*SOURCE DATA:*
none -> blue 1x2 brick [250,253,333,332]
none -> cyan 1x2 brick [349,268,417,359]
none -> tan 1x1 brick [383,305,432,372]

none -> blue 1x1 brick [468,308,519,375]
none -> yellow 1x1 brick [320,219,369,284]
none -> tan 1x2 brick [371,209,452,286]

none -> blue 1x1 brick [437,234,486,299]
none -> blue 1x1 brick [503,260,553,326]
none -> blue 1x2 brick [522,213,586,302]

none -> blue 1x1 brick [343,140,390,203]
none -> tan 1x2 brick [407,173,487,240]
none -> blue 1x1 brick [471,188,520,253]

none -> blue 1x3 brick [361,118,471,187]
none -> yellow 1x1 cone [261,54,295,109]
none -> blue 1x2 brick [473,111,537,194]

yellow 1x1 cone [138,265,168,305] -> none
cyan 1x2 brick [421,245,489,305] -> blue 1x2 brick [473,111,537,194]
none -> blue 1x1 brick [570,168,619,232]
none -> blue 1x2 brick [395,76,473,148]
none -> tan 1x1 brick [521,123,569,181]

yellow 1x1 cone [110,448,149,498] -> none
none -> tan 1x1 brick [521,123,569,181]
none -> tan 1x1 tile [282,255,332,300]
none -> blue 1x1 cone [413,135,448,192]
==
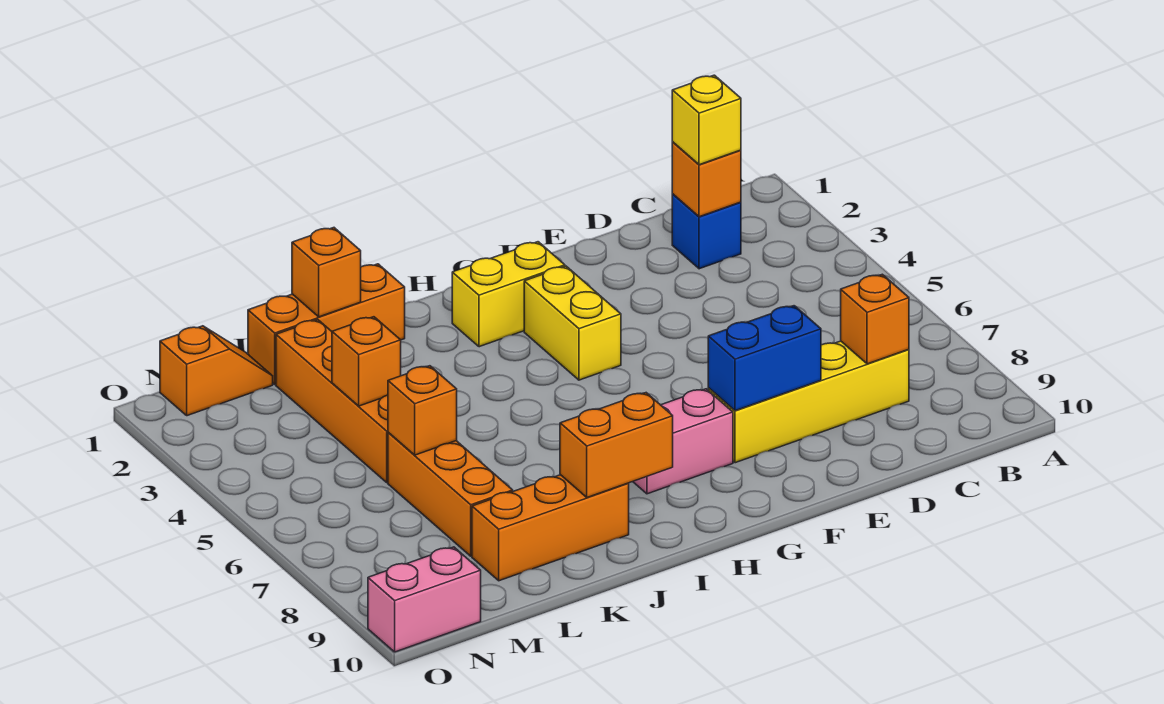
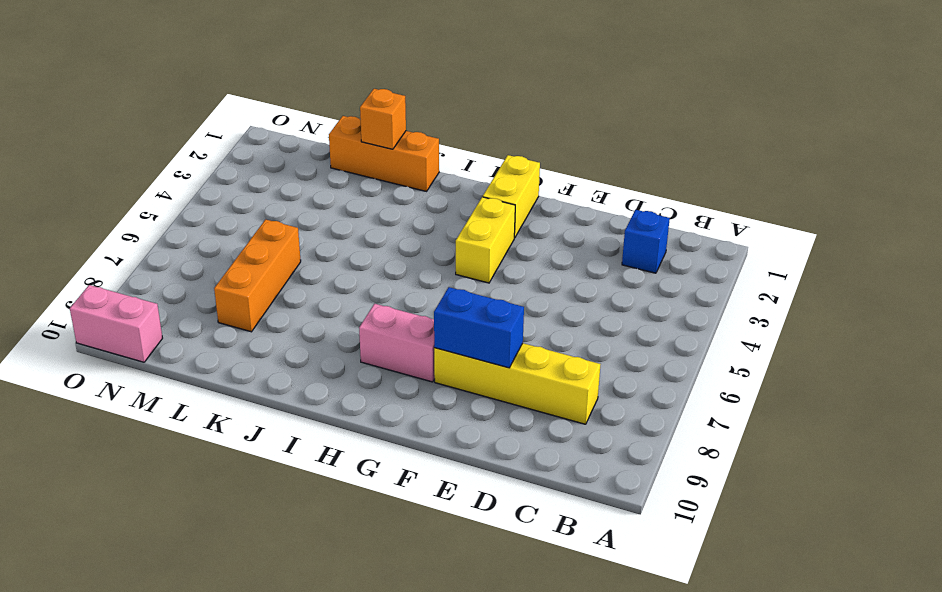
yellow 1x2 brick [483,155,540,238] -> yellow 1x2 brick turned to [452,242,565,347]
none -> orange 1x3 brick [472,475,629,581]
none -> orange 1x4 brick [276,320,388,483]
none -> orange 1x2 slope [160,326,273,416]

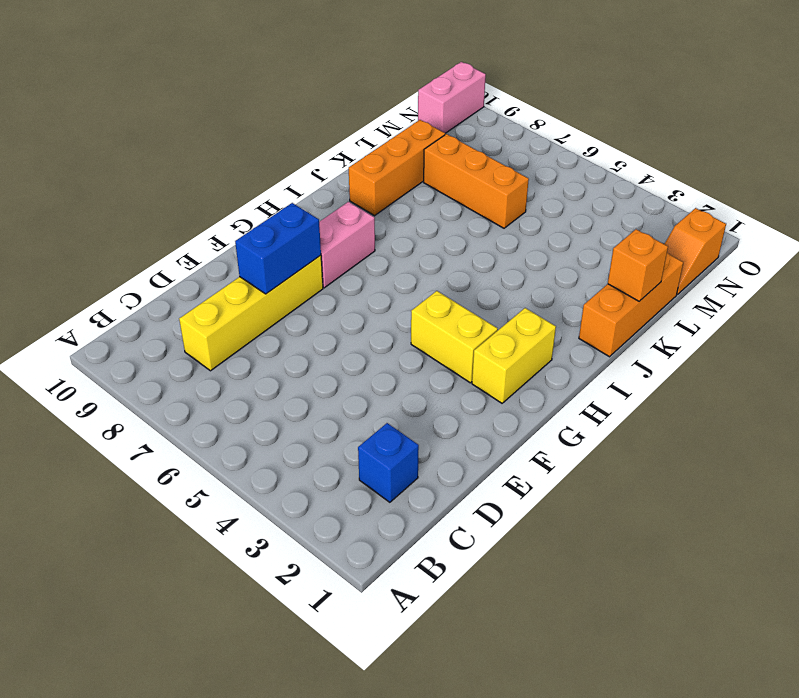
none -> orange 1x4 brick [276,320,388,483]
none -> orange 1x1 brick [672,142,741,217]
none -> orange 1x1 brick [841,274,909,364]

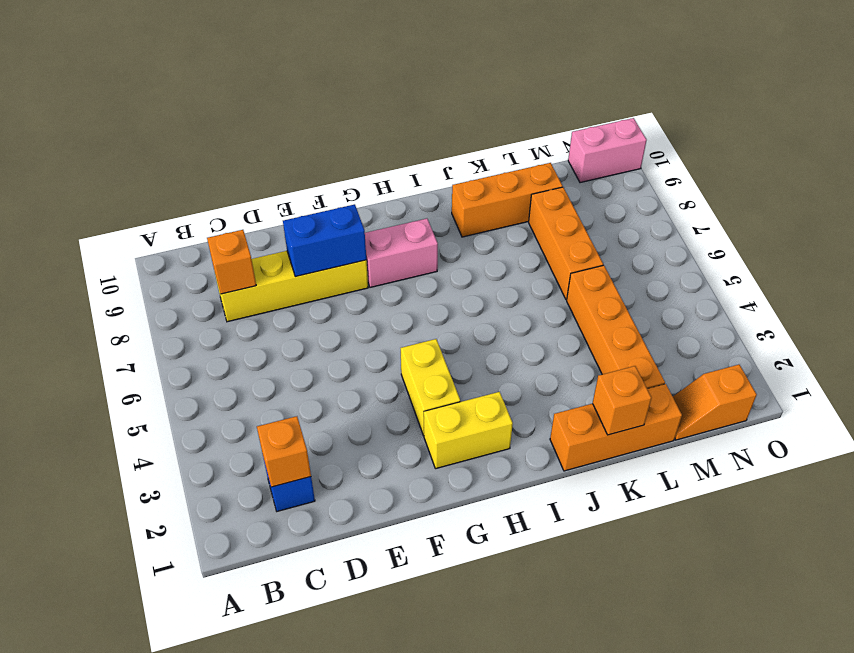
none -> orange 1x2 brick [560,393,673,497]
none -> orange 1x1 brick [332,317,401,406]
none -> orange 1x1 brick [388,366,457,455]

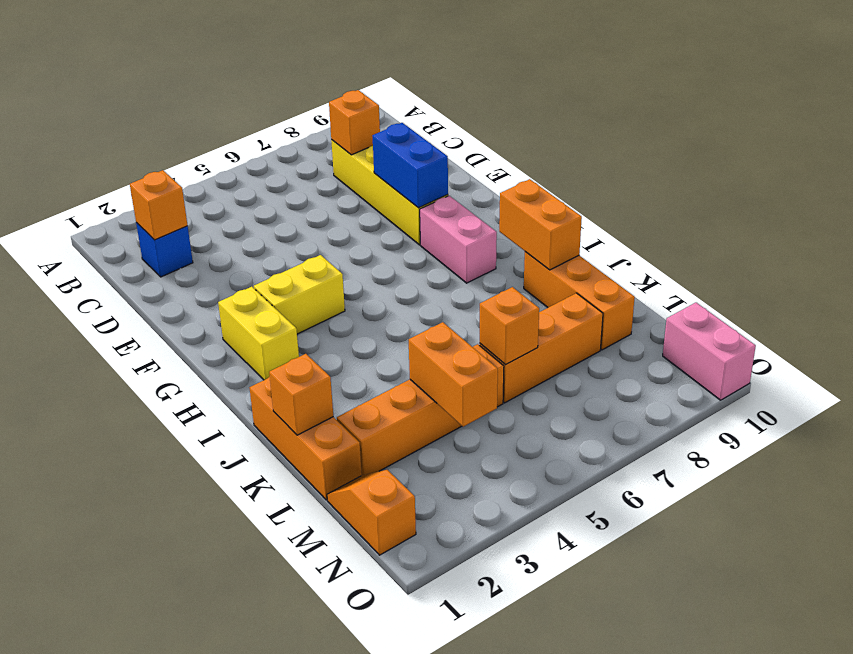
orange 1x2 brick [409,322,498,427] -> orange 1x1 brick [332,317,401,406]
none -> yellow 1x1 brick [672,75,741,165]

*ACTIVITY:* Beginning with the line above that contains "none -> orange 1x1 brick [388,366,457,455]" and finishing with the line that contains "none -> yellow 1x1 brick [672,75,741,165]", print those lines exactly and only. Skip all pictures.

*RESULT FOR THIS EXERCISE:*
none -> orange 1x1 brick [388,366,457,455]

orange 1x2 brick [409,322,498,427] -> orange 1x1 brick [332,317,401,406]
none -> yellow 1x1 brick [672,75,741,165]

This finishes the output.